Exercise goal:
Starting at the line that contains "blue line: (175, 187) -> (130, 132), moved", output each line exactly as written through the end of the listing below, but leave out the pictures.

Task data:
+++

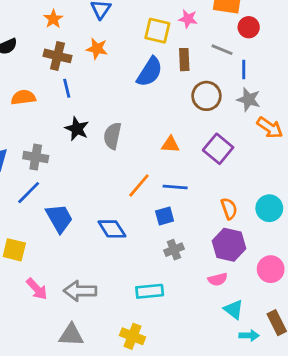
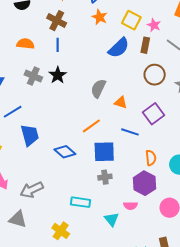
pink star: (188, 19) -> (154, 25), moved
orange star: (97, 49) -> (100, 17), moved
gray semicircle: (112, 136) -> (98, 88), moved
gray cross: (36, 157) -> (33, 76), moved
blue line: (175, 187) -> (130, 132), moved
blue square: (165, 216) -> (104, 152), size x1.6
blue diamond: (112, 229) -> (65, 152), turned -30
gray arrow: (80, 291) -> (32, 190), turned -40
cyan triangle: (234, 310) -> (112, 219), moved

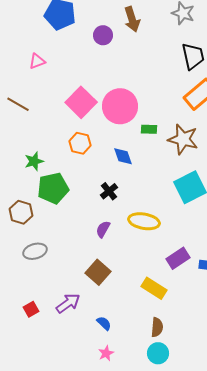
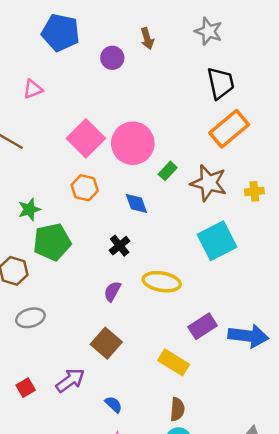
brown arrow: (132, 19) -> (147, 39), size x0.7
green rectangle: (149, 129) -> (168, 171), turned -49

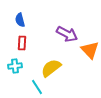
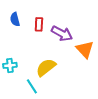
red rectangle: (22, 43) -> (39, 24), moved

+++

Result:
blue line: (175, 187) -> (130, 132), moved
blue square: (165, 216) -> (104, 152), size x1.6
blue diamond: (112, 229) -> (65, 152), turned -30
gray arrow: (80, 291) -> (32, 190), turned -40
cyan triangle: (234, 310) -> (112, 219), moved

brown arrow: (132, 19) -> (147, 39), size x0.7
green rectangle: (149, 129) -> (168, 171), turned -49

red rectangle: (22, 43) -> (39, 24), moved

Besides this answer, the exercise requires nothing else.